===== Listed entries =====

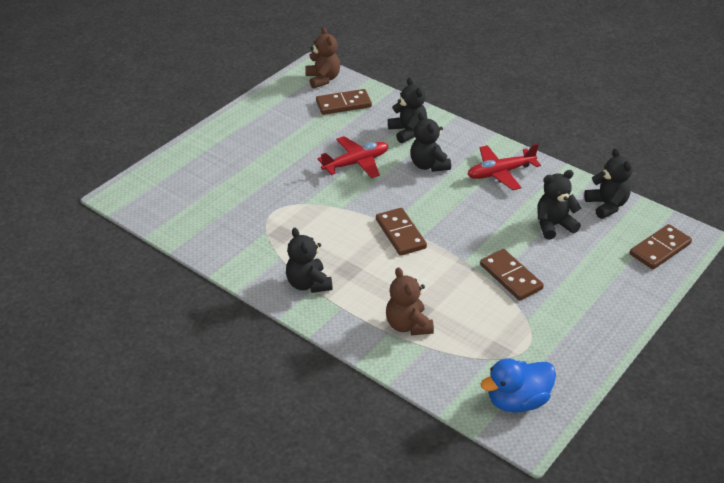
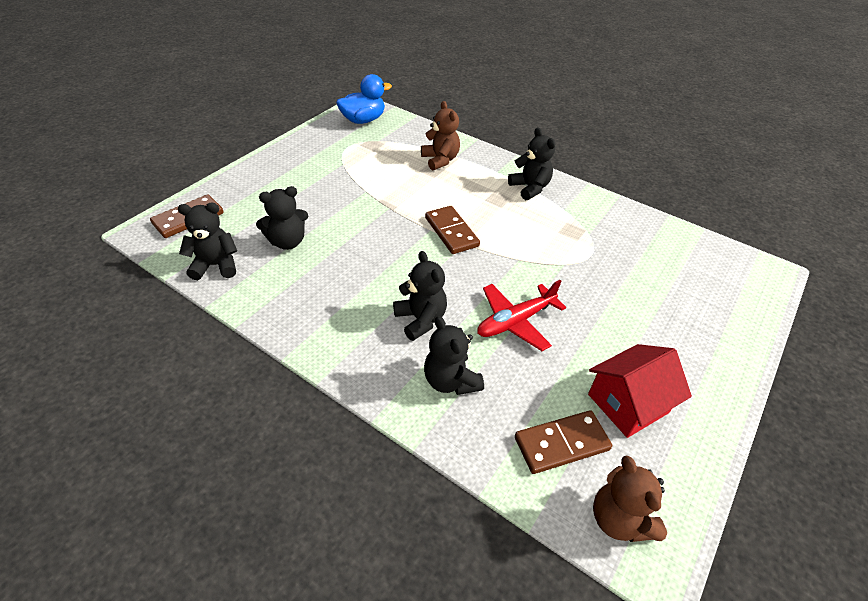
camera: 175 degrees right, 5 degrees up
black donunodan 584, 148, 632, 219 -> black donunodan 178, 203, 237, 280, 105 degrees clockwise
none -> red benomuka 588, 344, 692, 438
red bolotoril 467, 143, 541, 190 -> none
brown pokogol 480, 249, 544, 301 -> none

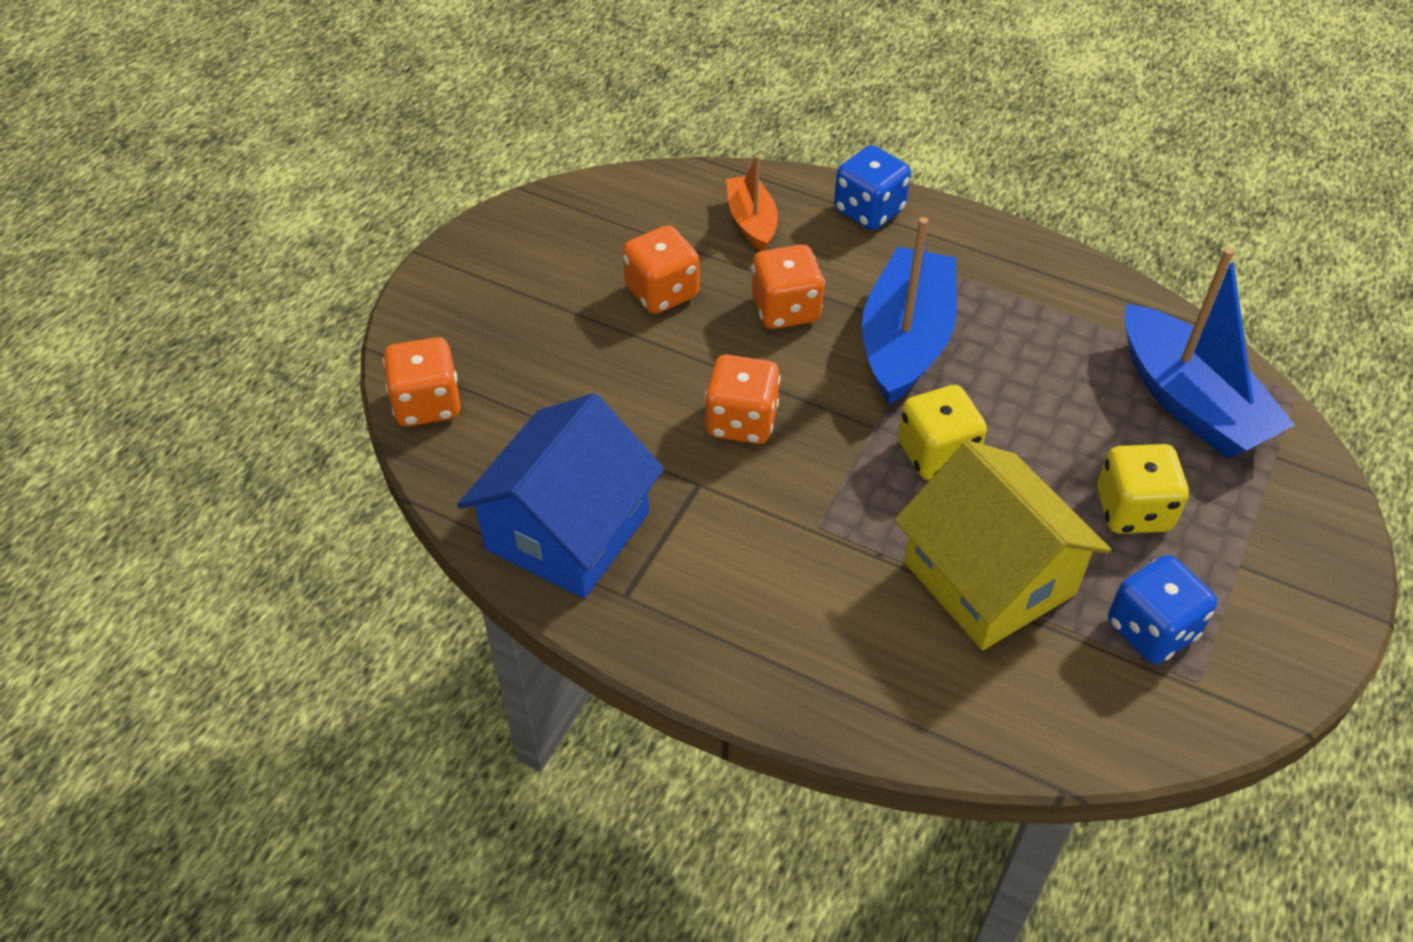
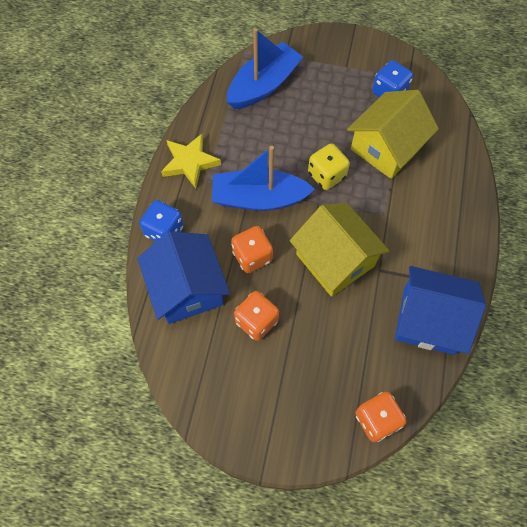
camera: 105 degrees left, 15 degrees up
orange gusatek 726, 155, 778, 251 -> blue benomuka 137, 231, 230, 324
none -> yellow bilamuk 161, 134, 221, 188
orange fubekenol 704, 355, 781, 444 -> yellow benomuka 290, 202, 389, 297
yellow fubekenol 1097, 444, 1189, 534 -> none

=====

Work instructions
With the pictures removed, copy the data above word for word.

Worked solution
camera: 175 degrees right, 5 degrees up
black donunodan 584, 148, 632, 219 -> black donunodan 178, 203, 237, 280, 105 degrees clockwise
none -> red benomuka 588, 344, 692, 438
red bolotoril 467, 143, 541, 190 -> none
brown pokogol 480, 249, 544, 301 -> none

camera: 105 degrees left, 15 degrees up
orange gusatek 726, 155, 778, 251 -> blue benomuka 137, 231, 230, 324
none -> yellow bilamuk 161, 134, 221, 188
orange fubekenol 704, 355, 781, 444 -> yellow benomuka 290, 202, 389, 297
yellow fubekenol 1097, 444, 1189, 534 -> none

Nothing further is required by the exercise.